YOUR TASK
Each line of the data below from the one holding "C8: none -> 680uF (plus +3V3, minus U2/IO0)" to the one holding "R224: 3.9k (GND, VB) -> 30k (GND, VB)", inclusive, is to be reproduced exactly; no other line belongs in the answer.

Revision tracking records:
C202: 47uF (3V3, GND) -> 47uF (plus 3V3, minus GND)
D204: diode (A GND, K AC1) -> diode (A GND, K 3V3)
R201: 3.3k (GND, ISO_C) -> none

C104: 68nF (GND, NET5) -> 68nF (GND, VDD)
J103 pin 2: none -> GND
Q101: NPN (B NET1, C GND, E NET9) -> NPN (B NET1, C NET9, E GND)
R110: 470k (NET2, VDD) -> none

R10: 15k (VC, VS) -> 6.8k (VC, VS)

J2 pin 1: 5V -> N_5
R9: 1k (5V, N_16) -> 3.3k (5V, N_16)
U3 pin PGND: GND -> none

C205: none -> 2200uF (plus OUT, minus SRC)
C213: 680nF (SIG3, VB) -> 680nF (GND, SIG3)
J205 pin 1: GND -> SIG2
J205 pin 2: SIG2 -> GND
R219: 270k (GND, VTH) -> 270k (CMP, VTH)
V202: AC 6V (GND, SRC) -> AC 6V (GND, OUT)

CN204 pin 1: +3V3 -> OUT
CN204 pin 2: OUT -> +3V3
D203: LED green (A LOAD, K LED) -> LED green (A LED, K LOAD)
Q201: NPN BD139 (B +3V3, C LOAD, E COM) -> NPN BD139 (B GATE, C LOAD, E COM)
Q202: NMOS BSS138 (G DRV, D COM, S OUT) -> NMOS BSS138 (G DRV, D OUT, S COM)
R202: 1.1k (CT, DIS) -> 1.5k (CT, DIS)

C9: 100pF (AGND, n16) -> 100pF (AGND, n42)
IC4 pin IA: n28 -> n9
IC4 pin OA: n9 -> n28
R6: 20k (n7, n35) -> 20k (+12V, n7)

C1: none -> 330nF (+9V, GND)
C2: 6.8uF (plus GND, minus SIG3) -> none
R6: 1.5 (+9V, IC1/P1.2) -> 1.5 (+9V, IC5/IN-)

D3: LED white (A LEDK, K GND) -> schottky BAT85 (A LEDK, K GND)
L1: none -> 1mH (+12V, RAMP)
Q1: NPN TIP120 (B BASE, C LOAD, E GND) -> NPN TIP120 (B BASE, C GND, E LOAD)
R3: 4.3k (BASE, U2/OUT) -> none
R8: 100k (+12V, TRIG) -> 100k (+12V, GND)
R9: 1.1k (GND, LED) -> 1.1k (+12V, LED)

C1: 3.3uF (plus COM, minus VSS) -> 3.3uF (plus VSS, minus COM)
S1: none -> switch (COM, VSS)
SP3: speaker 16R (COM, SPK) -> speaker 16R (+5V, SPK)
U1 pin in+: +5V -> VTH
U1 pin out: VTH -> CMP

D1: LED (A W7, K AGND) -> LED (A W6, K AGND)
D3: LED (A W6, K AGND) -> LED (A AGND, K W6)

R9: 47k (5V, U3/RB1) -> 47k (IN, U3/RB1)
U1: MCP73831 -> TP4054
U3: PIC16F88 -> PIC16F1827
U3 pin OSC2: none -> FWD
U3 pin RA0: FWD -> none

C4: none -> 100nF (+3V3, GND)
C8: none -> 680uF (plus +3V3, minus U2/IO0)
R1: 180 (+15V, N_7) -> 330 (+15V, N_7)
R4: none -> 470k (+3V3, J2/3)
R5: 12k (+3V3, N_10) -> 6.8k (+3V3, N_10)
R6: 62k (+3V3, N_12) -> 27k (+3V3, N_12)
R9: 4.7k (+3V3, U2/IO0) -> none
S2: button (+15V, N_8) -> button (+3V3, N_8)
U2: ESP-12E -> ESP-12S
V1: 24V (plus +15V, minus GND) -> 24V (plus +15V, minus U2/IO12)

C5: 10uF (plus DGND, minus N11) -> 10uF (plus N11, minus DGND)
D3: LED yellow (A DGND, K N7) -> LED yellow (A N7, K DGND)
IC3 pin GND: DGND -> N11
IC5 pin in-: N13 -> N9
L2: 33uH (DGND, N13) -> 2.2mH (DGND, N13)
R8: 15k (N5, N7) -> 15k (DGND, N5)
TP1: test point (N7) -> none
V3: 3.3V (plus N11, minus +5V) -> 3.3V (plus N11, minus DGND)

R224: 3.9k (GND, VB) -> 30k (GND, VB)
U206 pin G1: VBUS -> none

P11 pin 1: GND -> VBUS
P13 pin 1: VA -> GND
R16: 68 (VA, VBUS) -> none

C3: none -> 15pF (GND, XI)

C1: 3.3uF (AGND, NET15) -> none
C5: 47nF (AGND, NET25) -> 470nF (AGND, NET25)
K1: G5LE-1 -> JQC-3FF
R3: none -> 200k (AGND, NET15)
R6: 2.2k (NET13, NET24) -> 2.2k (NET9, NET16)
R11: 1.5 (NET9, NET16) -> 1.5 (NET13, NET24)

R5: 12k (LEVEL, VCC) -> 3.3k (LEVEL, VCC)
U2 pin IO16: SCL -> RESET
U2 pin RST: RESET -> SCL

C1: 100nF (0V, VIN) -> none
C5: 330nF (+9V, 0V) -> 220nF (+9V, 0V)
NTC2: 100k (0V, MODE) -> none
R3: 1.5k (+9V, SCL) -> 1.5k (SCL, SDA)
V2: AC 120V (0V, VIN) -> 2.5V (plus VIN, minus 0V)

TASK SOLUTION
C8: none -> 680uF (plus +3V3, minus U2/IO0)
R1: 180 (+15V, N_7) -> 330 (+15V, N_7)
R4: none -> 470k (+3V3, J2/3)
R5: 12k (+3V3, N_10) -> 6.8k (+3V3, N_10)
R6: 62k (+3V3, N_12) -> 27k (+3V3, N_12)
R9: 4.7k (+3V3, U2/IO0) -> none
S2: button (+15V, N_8) -> button (+3V3, N_8)
U2: ESP-12E -> ESP-12S
V1: 24V (plus +15V, minus GND) -> 24V (plus +15V, minus U2/IO12)

C5: 10uF (plus DGND, minus N11) -> 10uF (plus N11, minus DGND)
D3: LED yellow (A DGND, K N7) -> LED yellow (A N7, K DGND)
IC3 pin GND: DGND -> N11
IC5 pin in-: N13 -> N9
L2: 33uH (DGND, N13) -> 2.2mH (DGND, N13)
R8: 15k (N5, N7) -> 15k (DGND, N5)
TP1: test point (N7) -> none
V3: 3.3V (plus N11, minus +5V) -> 3.3V (plus N11, minus DGND)

R224: 3.9k (GND, VB) -> 30k (GND, VB)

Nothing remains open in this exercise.